* [Exercise aim] Only the pictures should be dropped; every line of the data must come back exactly as written.

* [Recorded data]
--

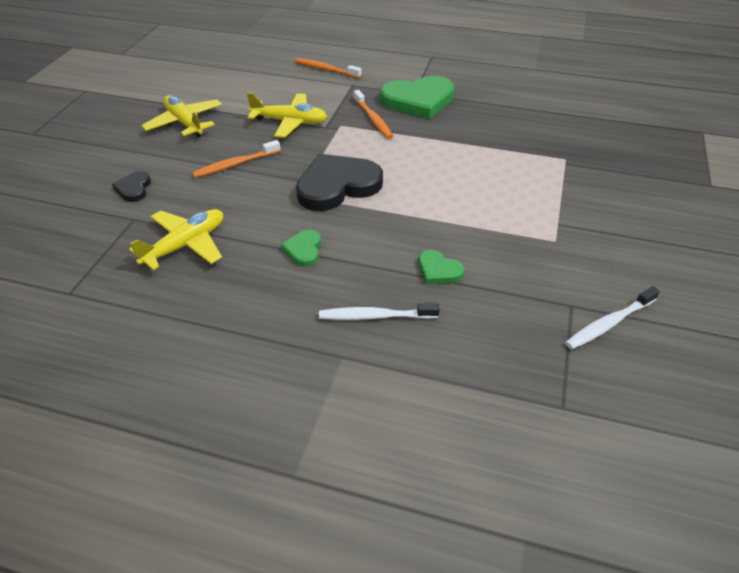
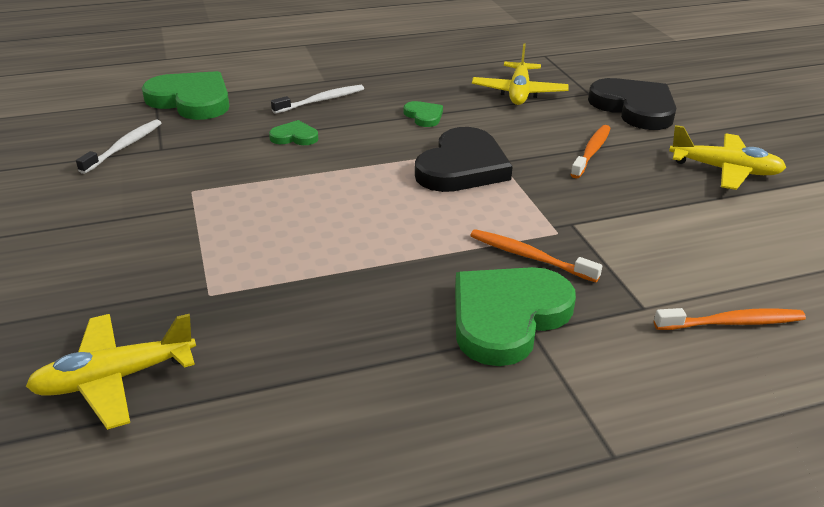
camera: 145 degrees right, 10 degrees down
(134, 188) = (634, 108): black heart -> black heart, size x2.11
(290, 122) = (621, 213): yellow plane -> yellow plane (115, 378)
(518, 384) = (191, 100): none -> green heart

--

* [The completed task]
camera: 145 degrees right, 10 degrees down
(134, 188) = (634, 108): black heart -> black heart, size x2.11
(290, 122) = (621, 213): yellow plane -> yellow plane (115, 378)
(518, 384) = (191, 100): none -> green heart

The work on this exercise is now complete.